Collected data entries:
★ ★ ★ ★

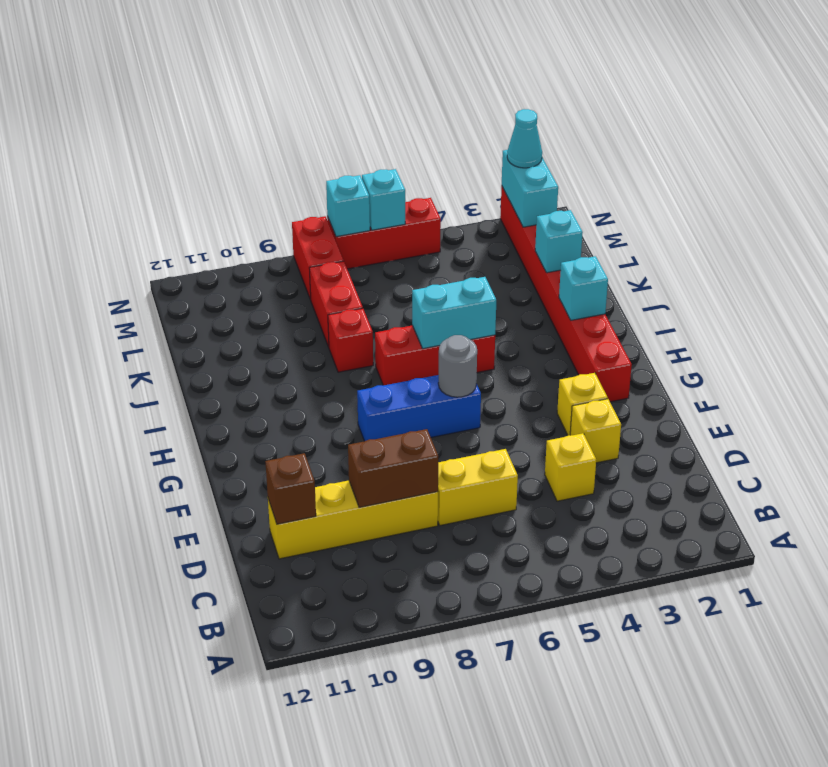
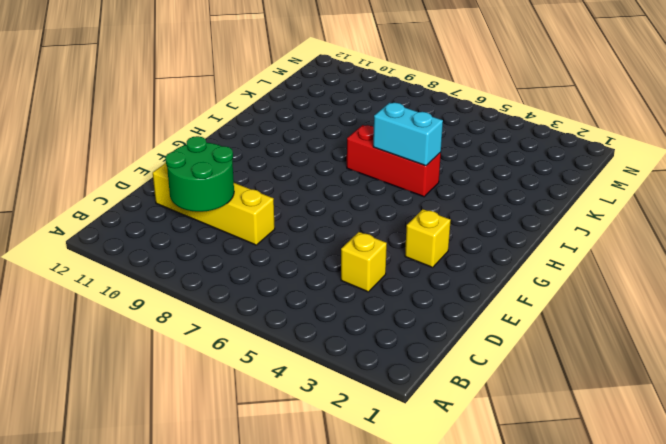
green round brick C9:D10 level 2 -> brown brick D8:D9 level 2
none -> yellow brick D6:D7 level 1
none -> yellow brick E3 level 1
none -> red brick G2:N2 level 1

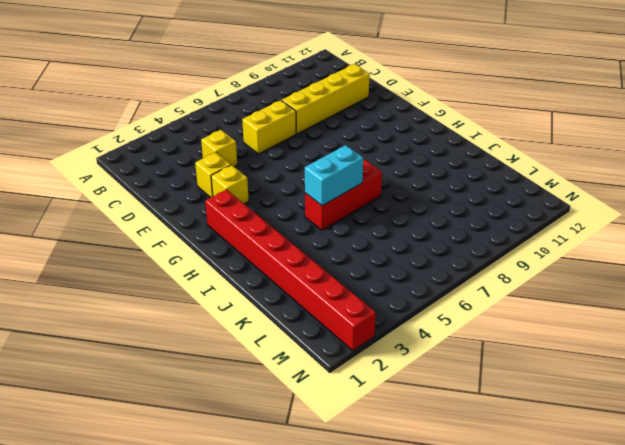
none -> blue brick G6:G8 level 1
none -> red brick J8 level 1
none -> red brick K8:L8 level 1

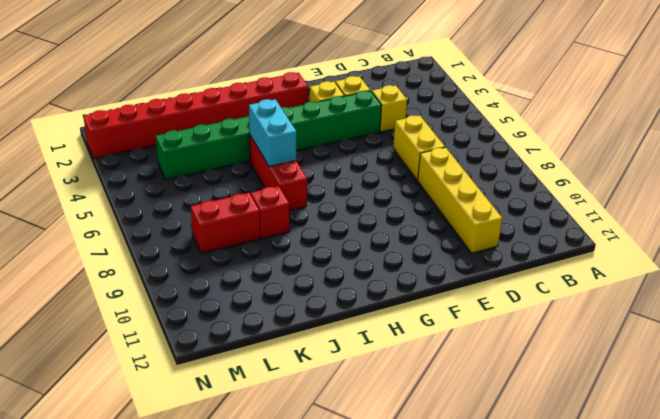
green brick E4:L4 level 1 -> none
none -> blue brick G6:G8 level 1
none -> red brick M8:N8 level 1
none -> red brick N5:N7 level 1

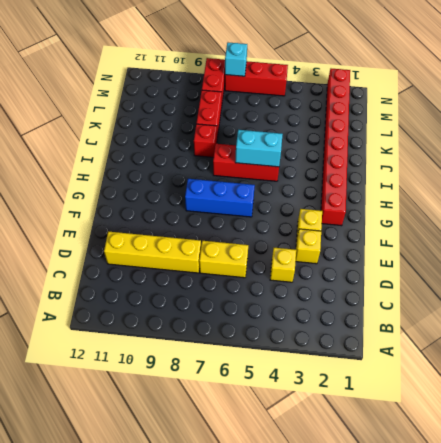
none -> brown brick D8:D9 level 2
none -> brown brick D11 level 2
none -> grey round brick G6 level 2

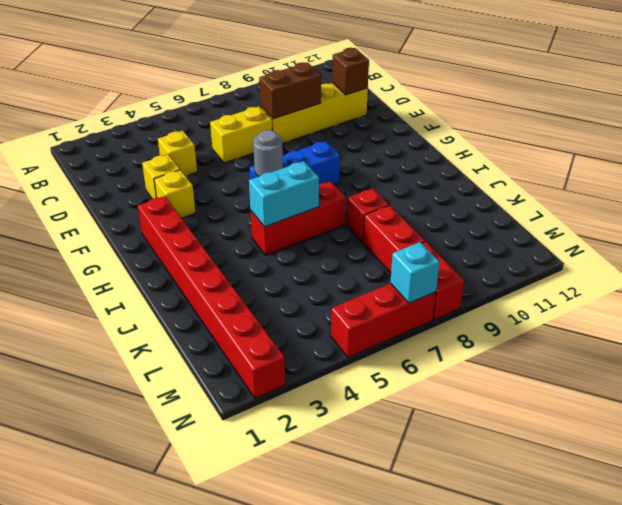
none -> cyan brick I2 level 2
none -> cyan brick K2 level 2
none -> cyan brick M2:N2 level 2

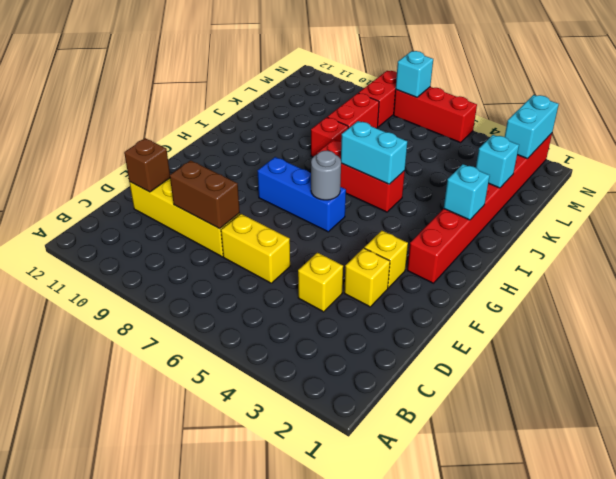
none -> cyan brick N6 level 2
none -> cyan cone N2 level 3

★ ★ ★ ★

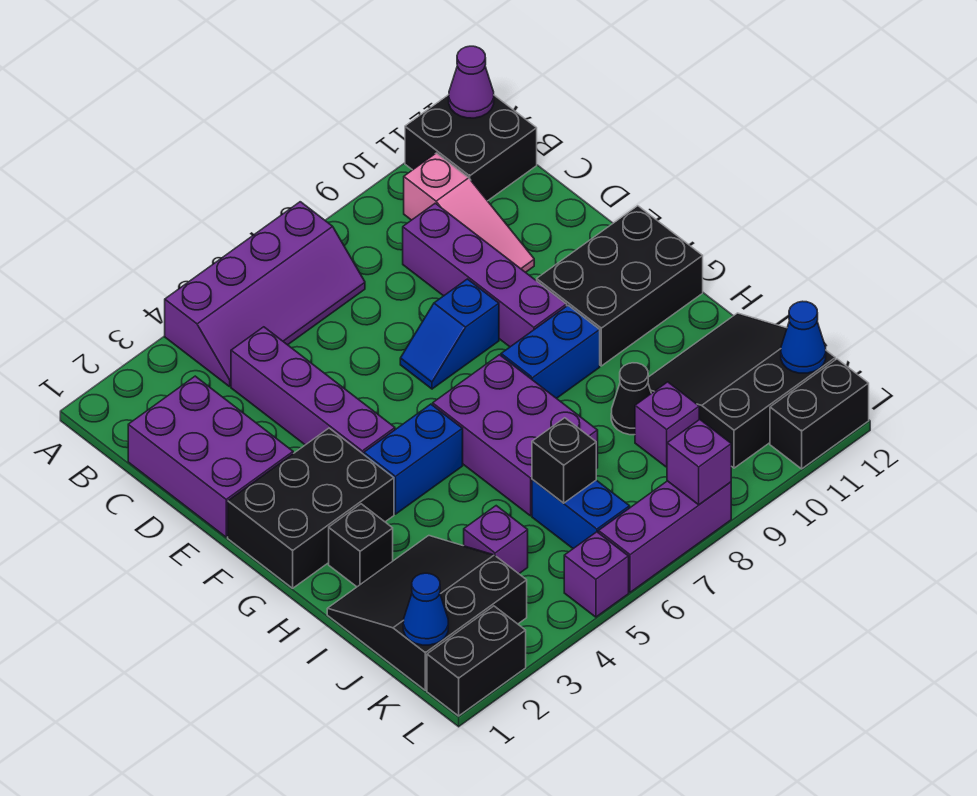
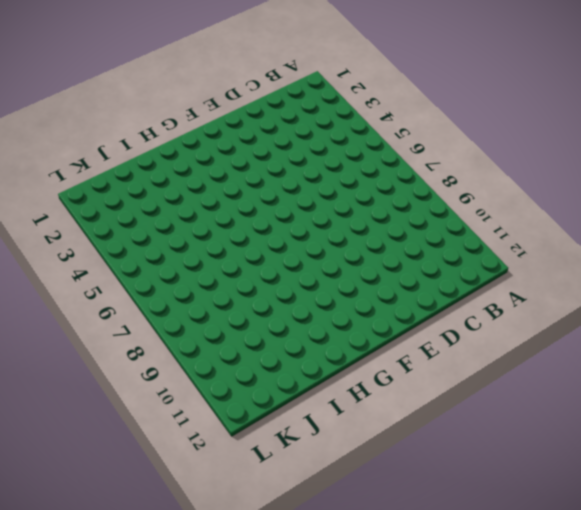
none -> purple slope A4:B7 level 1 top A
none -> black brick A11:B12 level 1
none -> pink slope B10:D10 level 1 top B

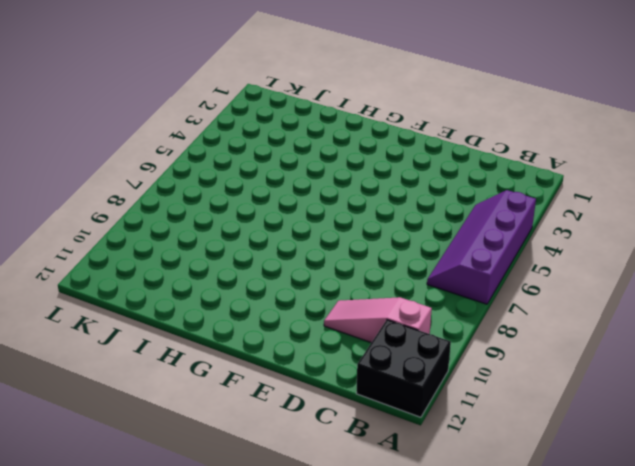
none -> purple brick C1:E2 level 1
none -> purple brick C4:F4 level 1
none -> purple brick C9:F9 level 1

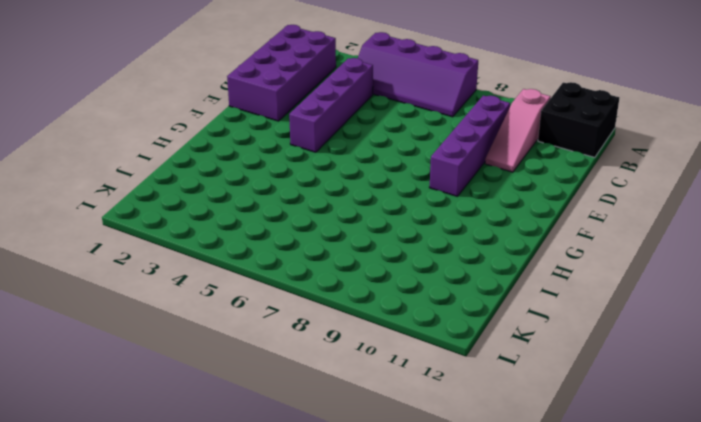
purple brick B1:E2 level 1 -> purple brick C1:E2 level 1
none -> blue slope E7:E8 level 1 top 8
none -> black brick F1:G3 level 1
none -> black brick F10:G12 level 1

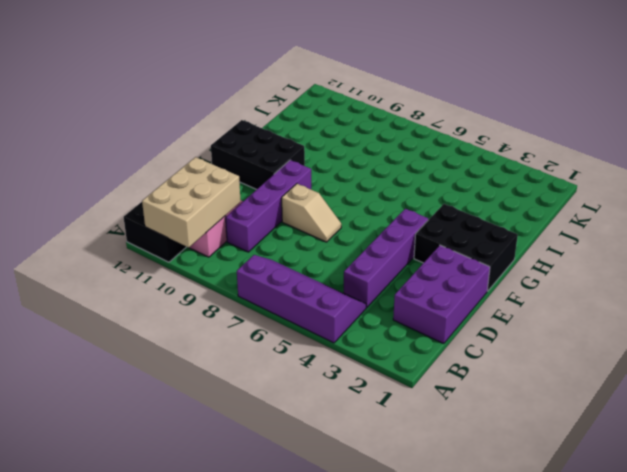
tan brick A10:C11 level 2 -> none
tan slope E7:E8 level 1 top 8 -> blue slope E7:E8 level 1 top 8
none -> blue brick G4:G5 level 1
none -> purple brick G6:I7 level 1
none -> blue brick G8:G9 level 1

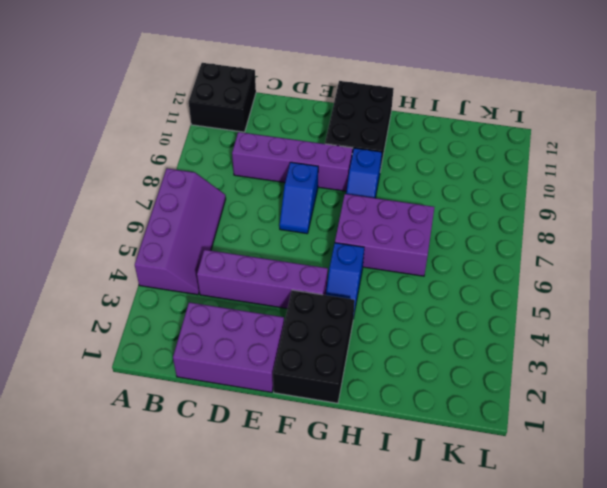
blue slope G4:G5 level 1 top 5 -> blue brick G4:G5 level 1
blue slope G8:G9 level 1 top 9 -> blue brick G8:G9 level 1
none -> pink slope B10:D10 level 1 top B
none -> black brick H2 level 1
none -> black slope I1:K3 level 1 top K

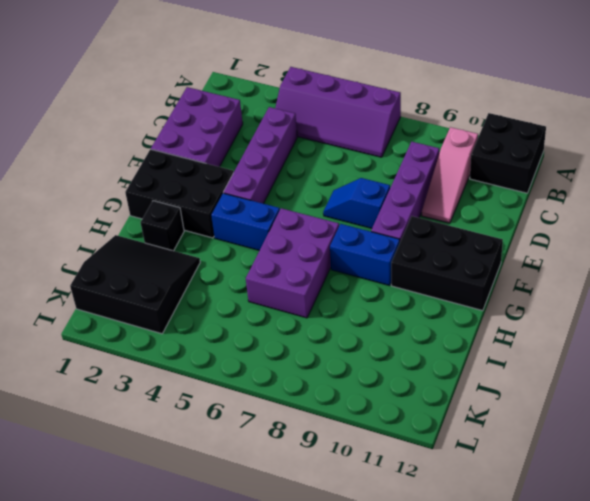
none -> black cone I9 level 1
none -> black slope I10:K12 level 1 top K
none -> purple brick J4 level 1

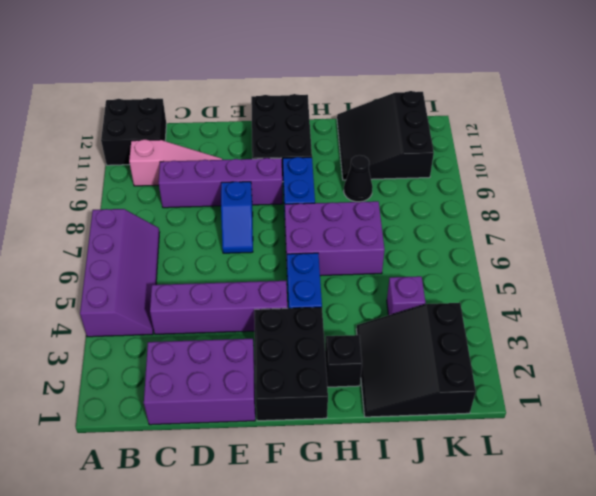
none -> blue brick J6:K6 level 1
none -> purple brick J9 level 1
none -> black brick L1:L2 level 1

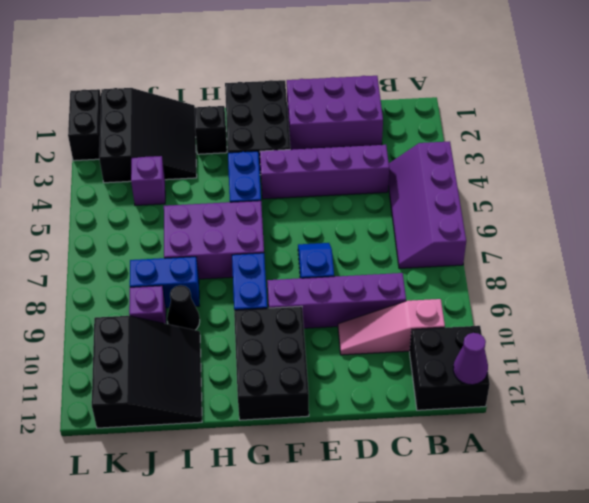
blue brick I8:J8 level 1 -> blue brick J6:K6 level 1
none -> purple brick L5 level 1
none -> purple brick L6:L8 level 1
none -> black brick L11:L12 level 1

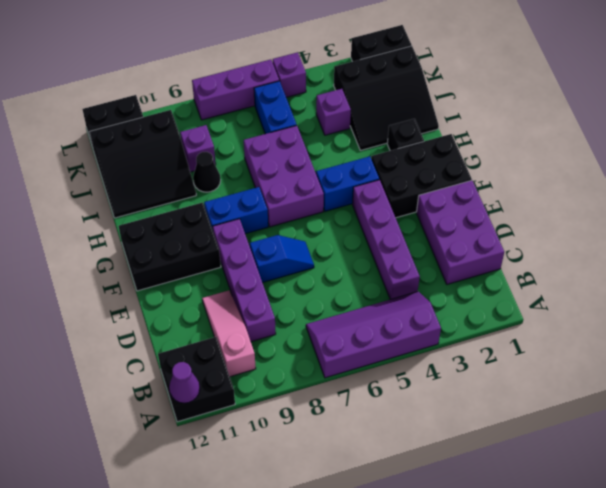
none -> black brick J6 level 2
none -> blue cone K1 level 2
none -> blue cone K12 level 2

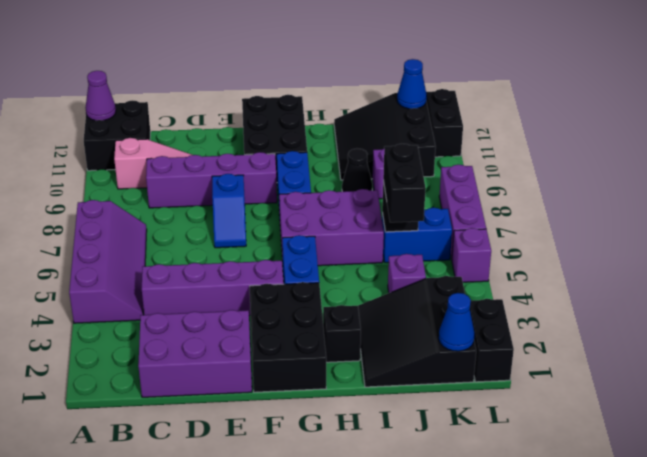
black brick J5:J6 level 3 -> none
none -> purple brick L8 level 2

★ ★ ★ ★

Exercise aim -> Identify each line in the records above containing the word "blue"; copy those lines.

Solution to the problem ->
none -> blue brick G6:G8 level 1
none -> blue brick G6:G8 level 1
none -> blue slope E7:E8 level 1 top 8
tan slope E7:E8 level 1 top 8 -> blue slope E7:E8 level 1 top 8
none -> blue brick G4:G5 level 1
none -> blue brick G8:G9 level 1
blue slope G4:G5 level 1 top 5 -> blue brick G4:G5 level 1
blue slope G8:G9 level 1 top 9 -> blue brick G8:G9 level 1
none -> blue brick J6:K6 level 1
blue brick I8:J8 level 1 -> blue brick J6:K6 level 1
none -> blue cone K1 level 2
none -> blue cone K12 level 2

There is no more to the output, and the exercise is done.